Recorded data

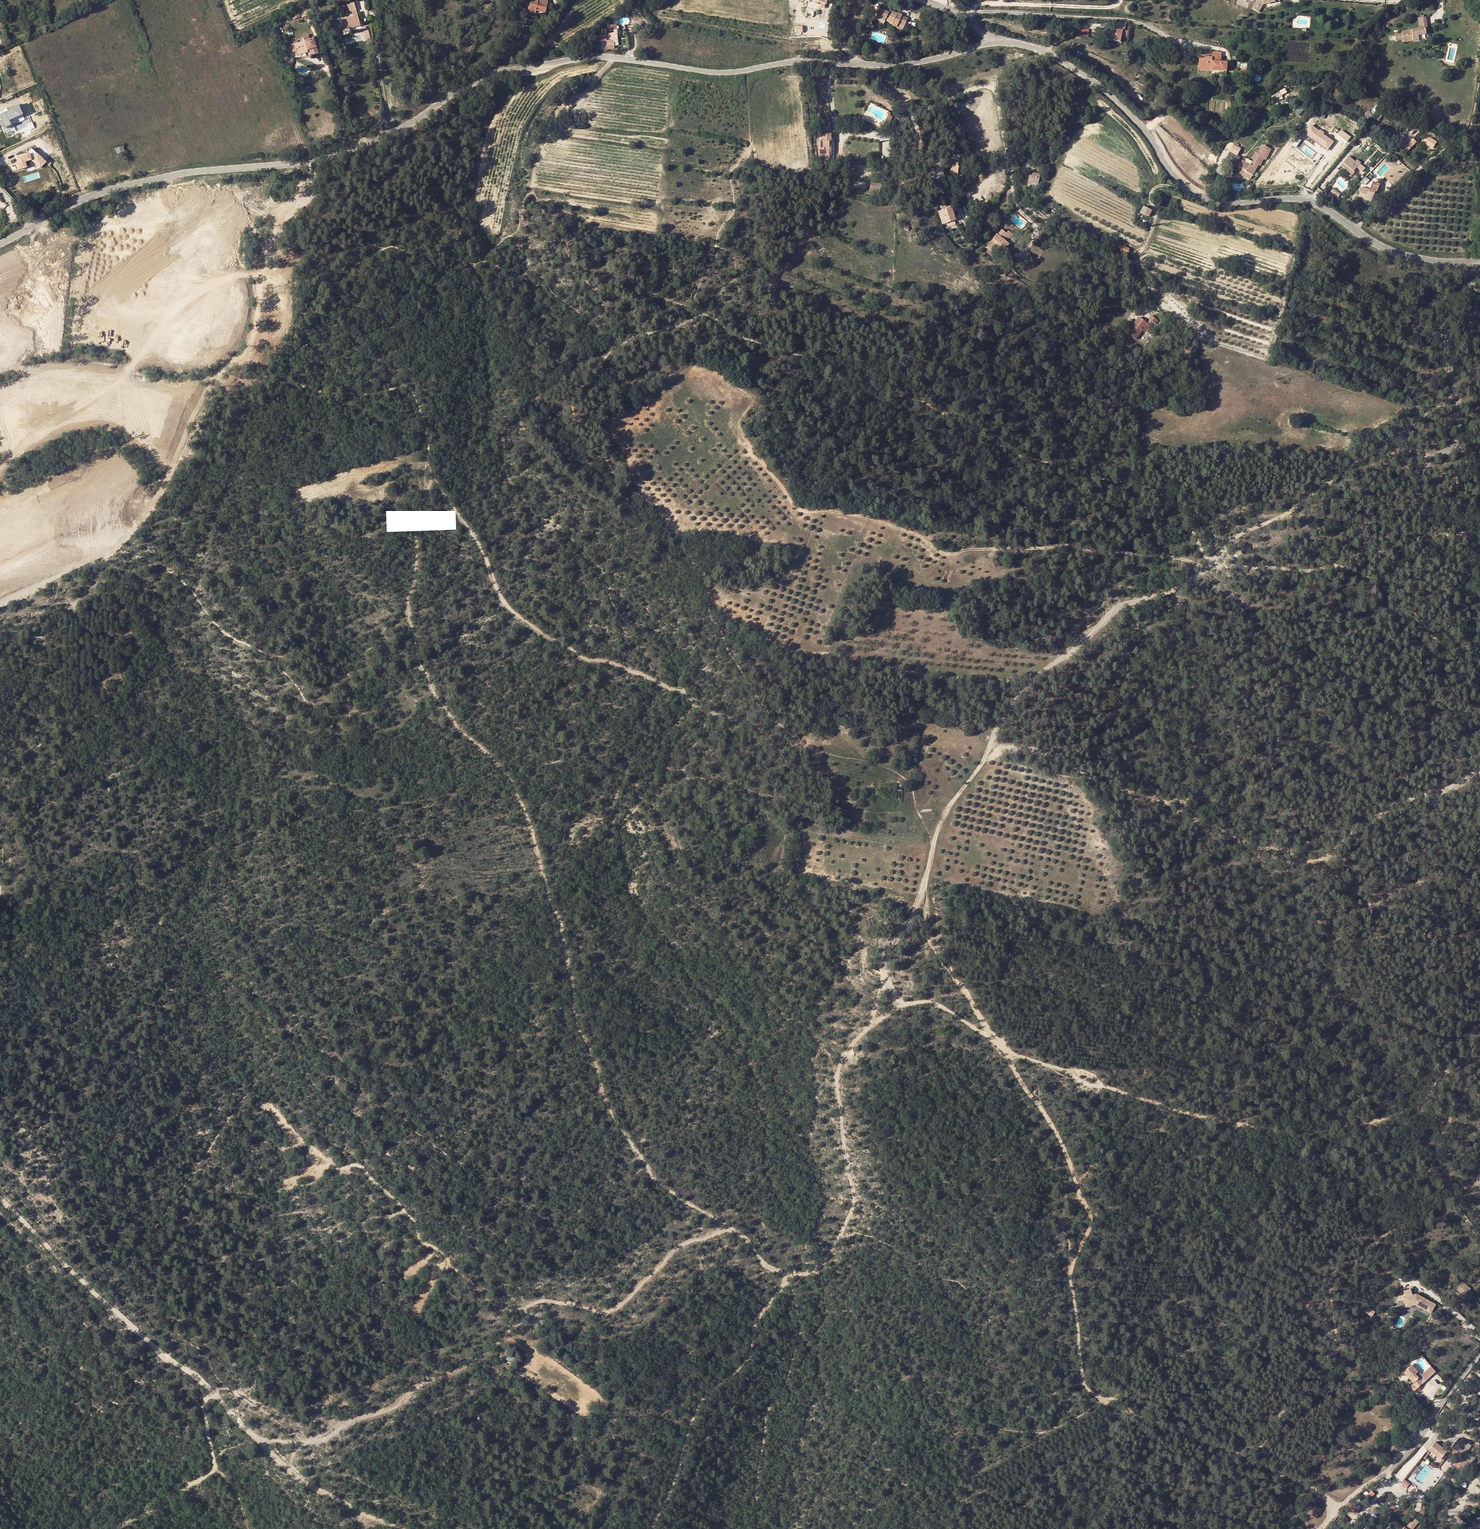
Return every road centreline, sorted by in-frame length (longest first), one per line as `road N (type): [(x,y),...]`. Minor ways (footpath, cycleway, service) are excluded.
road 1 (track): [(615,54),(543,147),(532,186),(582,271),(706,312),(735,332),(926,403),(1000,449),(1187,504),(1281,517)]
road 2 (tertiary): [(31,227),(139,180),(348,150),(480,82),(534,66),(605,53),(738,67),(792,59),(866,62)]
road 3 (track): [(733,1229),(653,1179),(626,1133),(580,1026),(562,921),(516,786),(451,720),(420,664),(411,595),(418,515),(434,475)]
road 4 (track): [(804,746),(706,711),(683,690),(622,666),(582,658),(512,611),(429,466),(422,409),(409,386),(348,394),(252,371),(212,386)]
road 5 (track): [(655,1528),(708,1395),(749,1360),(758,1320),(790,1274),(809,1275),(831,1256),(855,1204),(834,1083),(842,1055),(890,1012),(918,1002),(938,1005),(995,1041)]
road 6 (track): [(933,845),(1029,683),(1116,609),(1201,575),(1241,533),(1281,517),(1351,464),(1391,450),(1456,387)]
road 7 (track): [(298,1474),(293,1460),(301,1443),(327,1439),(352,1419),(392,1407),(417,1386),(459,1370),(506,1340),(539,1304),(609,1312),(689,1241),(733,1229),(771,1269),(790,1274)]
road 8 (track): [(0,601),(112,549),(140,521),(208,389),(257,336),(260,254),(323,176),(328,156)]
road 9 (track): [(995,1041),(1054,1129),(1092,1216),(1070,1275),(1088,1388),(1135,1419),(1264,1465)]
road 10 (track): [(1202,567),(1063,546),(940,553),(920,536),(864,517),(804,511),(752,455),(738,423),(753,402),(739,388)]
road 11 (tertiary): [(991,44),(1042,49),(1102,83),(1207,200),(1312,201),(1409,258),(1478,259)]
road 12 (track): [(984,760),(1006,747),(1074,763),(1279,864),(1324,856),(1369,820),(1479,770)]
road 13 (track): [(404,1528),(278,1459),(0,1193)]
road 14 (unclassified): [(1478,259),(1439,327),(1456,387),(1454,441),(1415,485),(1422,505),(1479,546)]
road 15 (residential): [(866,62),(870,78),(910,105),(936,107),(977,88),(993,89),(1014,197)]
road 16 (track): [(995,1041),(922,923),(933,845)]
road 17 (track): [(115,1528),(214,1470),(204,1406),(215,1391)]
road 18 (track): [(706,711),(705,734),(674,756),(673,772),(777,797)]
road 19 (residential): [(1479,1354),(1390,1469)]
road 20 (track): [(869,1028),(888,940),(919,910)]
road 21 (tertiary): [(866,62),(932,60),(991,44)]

Work instruction
Where does the word "tertiary" appear in the listing above? Copy every line that holds it.

Answer section
road 2 (tertiary): [(31,227),(139,180),(348,150),(480,82),(534,66),(605,53),(738,67),(792,59),(866,62)]
road 11 (tertiary): [(991,44),(1042,49),(1102,83),(1207,200),(1312,201),(1409,258),(1478,259)]
road 21 (tertiary): [(866,62),(932,60),(991,44)]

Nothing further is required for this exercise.